RECORDED DATA:
--- Begin ---

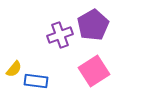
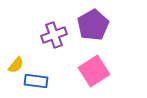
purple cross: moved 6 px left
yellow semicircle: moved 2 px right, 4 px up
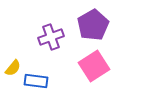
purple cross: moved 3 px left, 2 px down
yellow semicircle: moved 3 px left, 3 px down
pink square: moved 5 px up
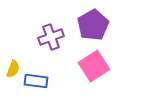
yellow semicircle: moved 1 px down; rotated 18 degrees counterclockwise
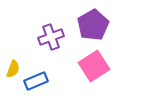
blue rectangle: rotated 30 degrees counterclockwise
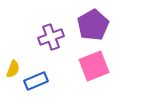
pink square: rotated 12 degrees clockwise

--- End ---
--- Begin ---

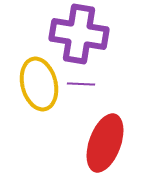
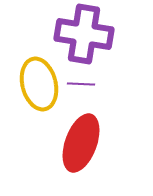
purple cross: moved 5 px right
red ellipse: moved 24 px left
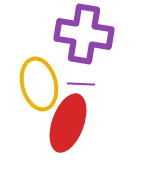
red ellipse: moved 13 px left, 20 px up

--- End ---

PROMPT:
Could you lay out the rows as a numbered list, starting with the row that contains "purple cross: moved 3 px left, 2 px down" and going on through the row that contains "blue rectangle: rotated", with any blank lines and the pictures left out?

WRITTEN RESPONSE:
1. purple cross: moved 3 px left, 2 px down
2. yellow semicircle: moved 3 px left, 3 px down
3. pink square: moved 5 px up
4. yellow semicircle: moved 1 px down; rotated 18 degrees counterclockwise
5. blue rectangle: rotated 30 degrees counterclockwise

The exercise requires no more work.